Start of Material supplied
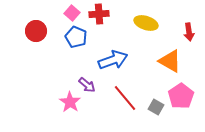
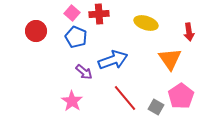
orange triangle: moved 2 px up; rotated 25 degrees clockwise
purple arrow: moved 3 px left, 13 px up
pink star: moved 2 px right, 1 px up
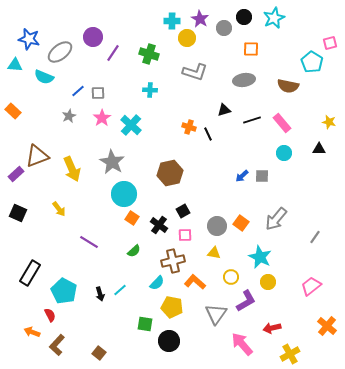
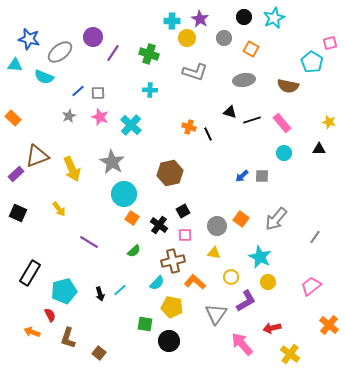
gray circle at (224, 28): moved 10 px down
orange square at (251, 49): rotated 28 degrees clockwise
black triangle at (224, 110): moved 6 px right, 2 px down; rotated 32 degrees clockwise
orange rectangle at (13, 111): moved 7 px down
pink star at (102, 118): moved 2 px left, 1 px up; rotated 18 degrees counterclockwise
orange square at (241, 223): moved 4 px up
cyan pentagon at (64, 291): rotated 30 degrees clockwise
orange cross at (327, 326): moved 2 px right, 1 px up
brown L-shape at (57, 345): moved 11 px right, 7 px up; rotated 25 degrees counterclockwise
yellow cross at (290, 354): rotated 24 degrees counterclockwise
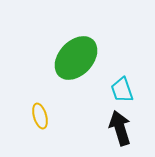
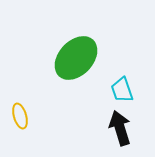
yellow ellipse: moved 20 px left
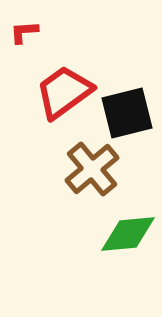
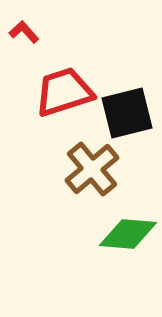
red L-shape: rotated 52 degrees clockwise
red trapezoid: rotated 18 degrees clockwise
green diamond: rotated 10 degrees clockwise
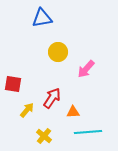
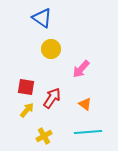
blue triangle: rotated 45 degrees clockwise
yellow circle: moved 7 px left, 3 px up
pink arrow: moved 5 px left
red square: moved 13 px right, 3 px down
orange triangle: moved 12 px right, 8 px up; rotated 40 degrees clockwise
yellow cross: rotated 21 degrees clockwise
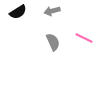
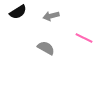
gray arrow: moved 1 px left, 5 px down
gray semicircle: moved 7 px left, 6 px down; rotated 36 degrees counterclockwise
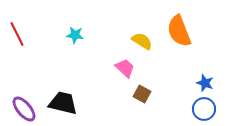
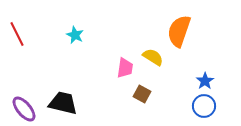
orange semicircle: rotated 40 degrees clockwise
cyan star: rotated 18 degrees clockwise
yellow semicircle: moved 11 px right, 16 px down
pink trapezoid: rotated 55 degrees clockwise
blue star: moved 2 px up; rotated 18 degrees clockwise
blue circle: moved 3 px up
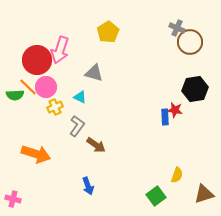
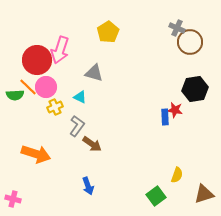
brown arrow: moved 4 px left, 1 px up
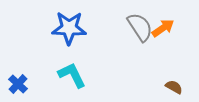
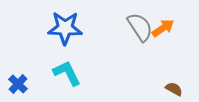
blue star: moved 4 px left
cyan L-shape: moved 5 px left, 2 px up
brown semicircle: moved 2 px down
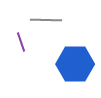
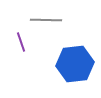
blue hexagon: rotated 6 degrees counterclockwise
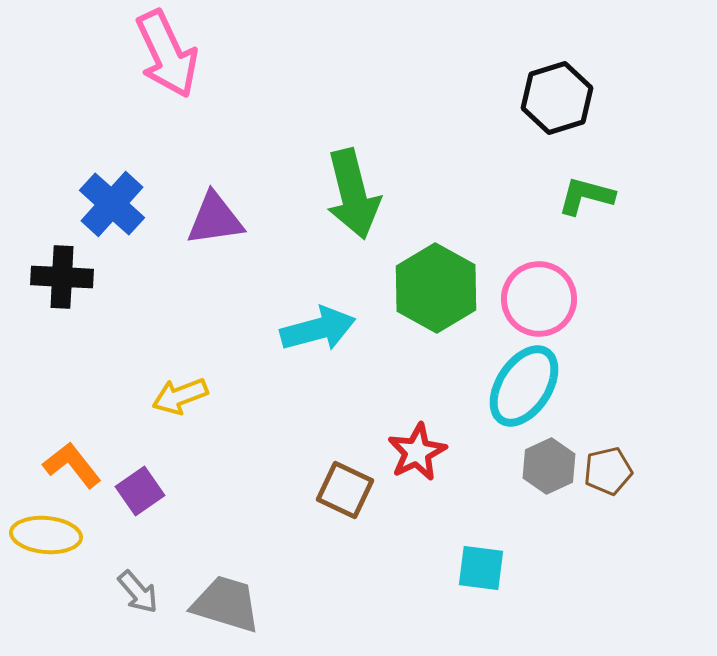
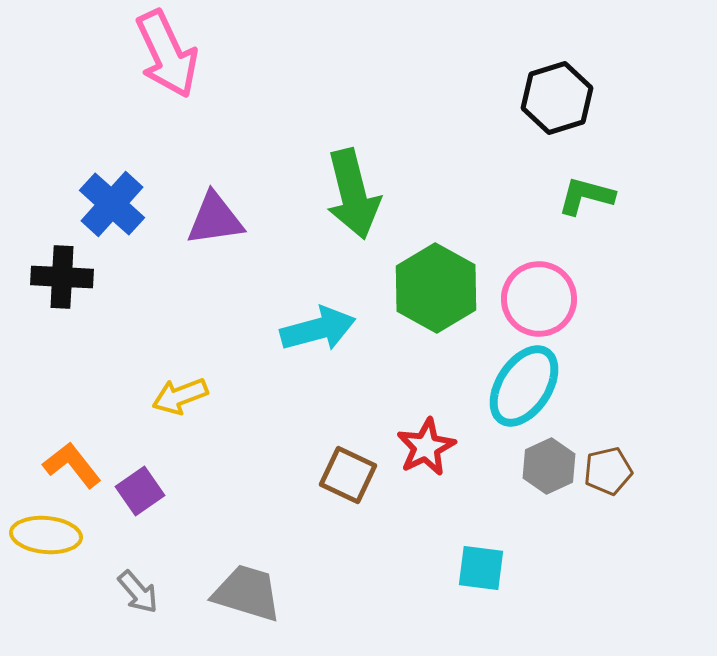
red star: moved 9 px right, 5 px up
brown square: moved 3 px right, 15 px up
gray trapezoid: moved 21 px right, 11 px up
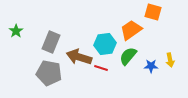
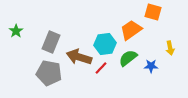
green semicircle: moved 2 px down; rotated 12 degrees clockwise
yellow arrow: moved 12 px up
red line: rotated 64 degrees counterclockwise
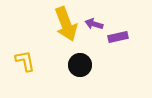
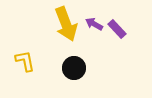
purple arrow: rotated 12 degrees clockwise
purple rectangle: moved 1 px left, 8 px up; rotated 60 degrees clockwise
black circle: moved 6 px left, 3 px down
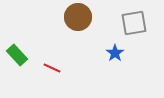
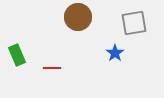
green rectangle: rotated 20 degrees clockwise
red line: rotated 24 degrees counterclockwise
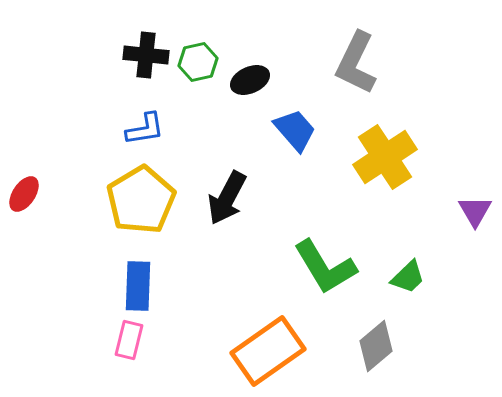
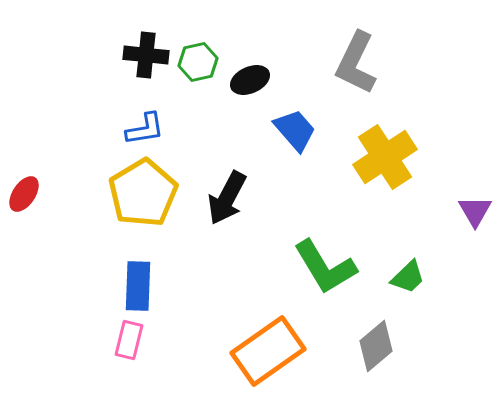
yellow pentagon: moved 2 px right, 7 px up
End of Material supplied
To do: Only the lines with the string "green" are wanted; pick them out of the records above and copy them.

Solution:
green diamond: rotated 10 degrees clockwise
green semicircle: moved 2 px down; rotated 12 degrees clockwise
green rectangle: rotated 20 degrees clockwise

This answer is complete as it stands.